_Problem to solve_
Every line of the listing below should be written out exactly, minus its pictures.

_Data listing_
[Start of section]

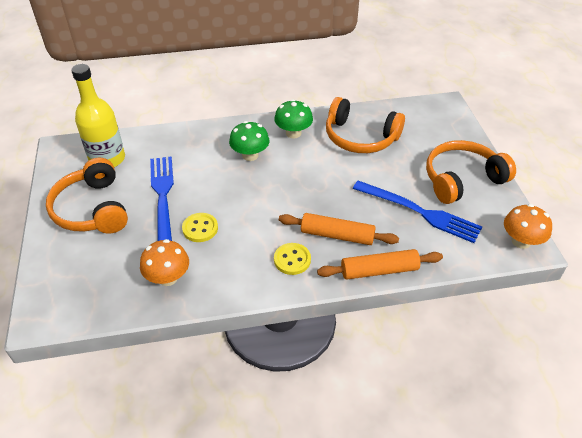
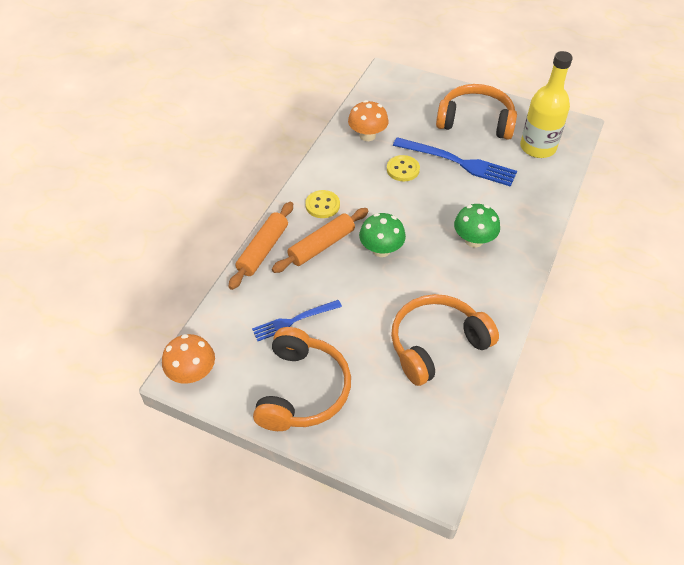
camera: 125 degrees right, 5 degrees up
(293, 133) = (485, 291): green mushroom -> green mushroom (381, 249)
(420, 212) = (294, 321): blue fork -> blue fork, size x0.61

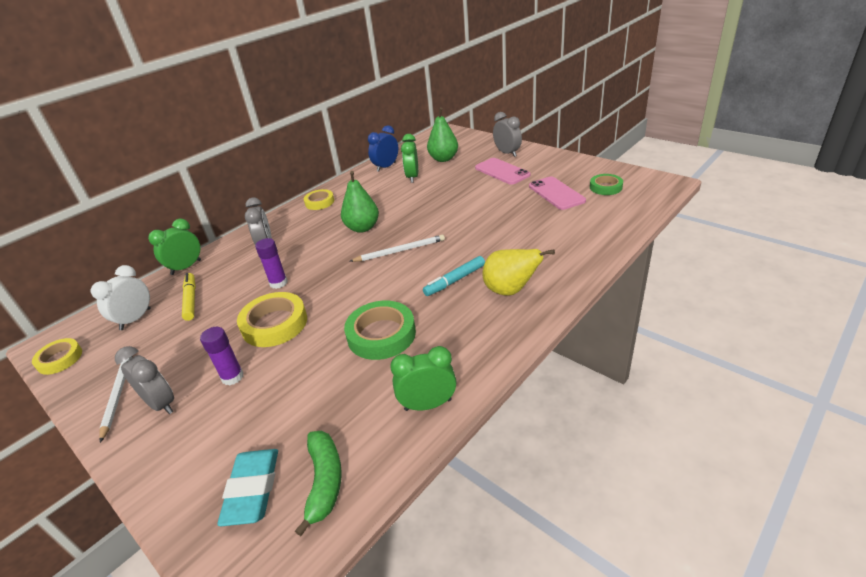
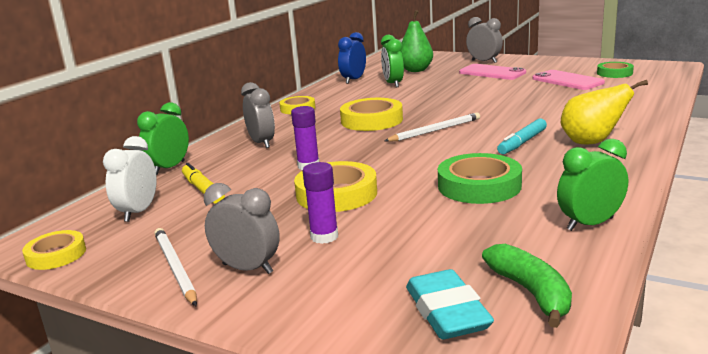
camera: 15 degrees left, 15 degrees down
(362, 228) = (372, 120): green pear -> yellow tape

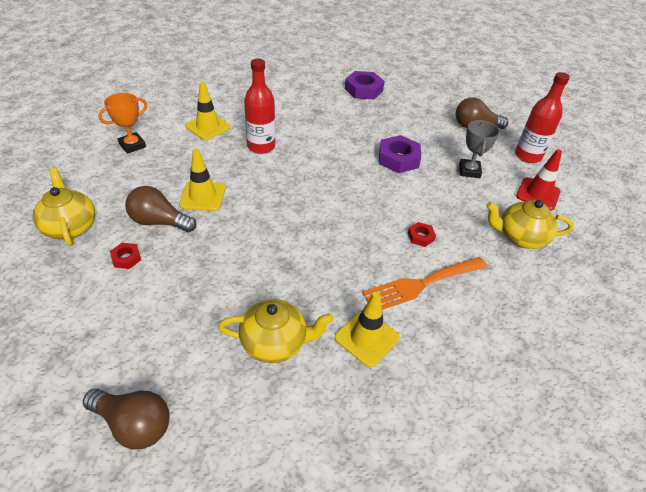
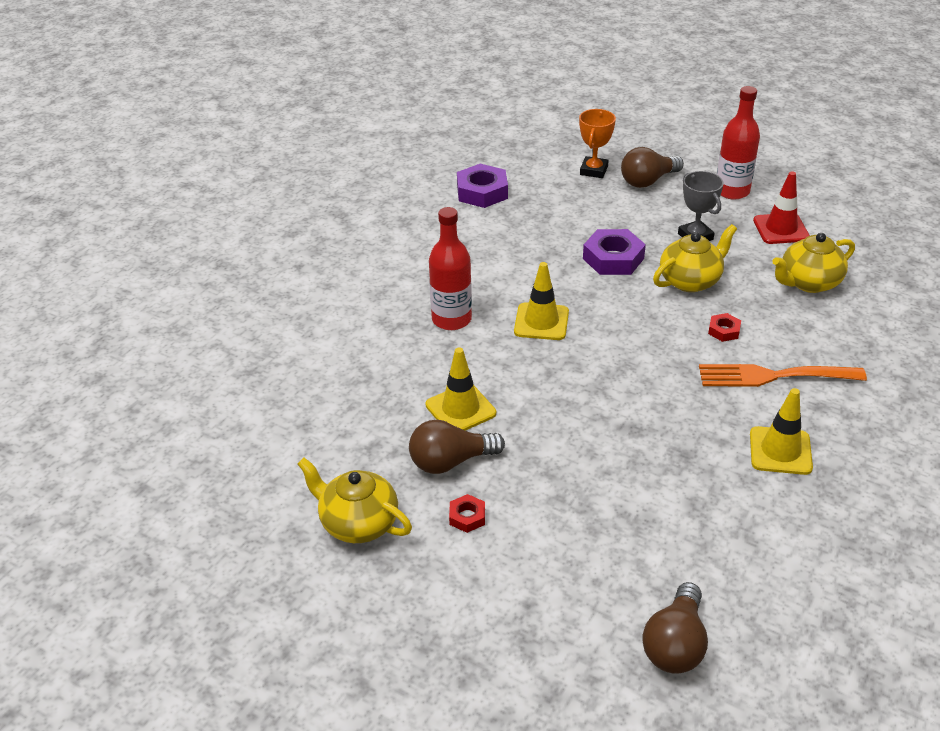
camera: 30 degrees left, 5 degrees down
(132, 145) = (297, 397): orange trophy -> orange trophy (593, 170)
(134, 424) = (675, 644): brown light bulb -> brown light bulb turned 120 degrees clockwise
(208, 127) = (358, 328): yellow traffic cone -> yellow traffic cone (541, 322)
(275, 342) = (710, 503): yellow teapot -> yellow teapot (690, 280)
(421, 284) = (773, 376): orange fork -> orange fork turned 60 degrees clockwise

[End of section]

_Answer space_
camera: 125 degrees right, 5 degrees up
(293, 133) = (485, 291): green mushroom -> green mushroom (381, 249)
(420, 212) = (294, 321): blue fork -> blue fork, size x0.61

camera: 15 degrees left, 15 degrees down
(362, 228) = (372, 120): green pear -> yellow tape

camera: 30 degrees left, 5 degrees down
(132, 145) = (297, 397): orange trophy -> orange trophy (593, 170)
(134, 424) = (675, 644): brown light bulb -> brown light bulb turned 120 degrees clockwise
(208, 127) = (358, 328): yellow traffic cone -> yellow traffic cone (541, 322)
(275, 342) = (710, 503): yellow teapot -> yellow teapot (690, 280)
(421, 284) = (773, 376): orange fork -> orange fork turned 60 degrees clockwise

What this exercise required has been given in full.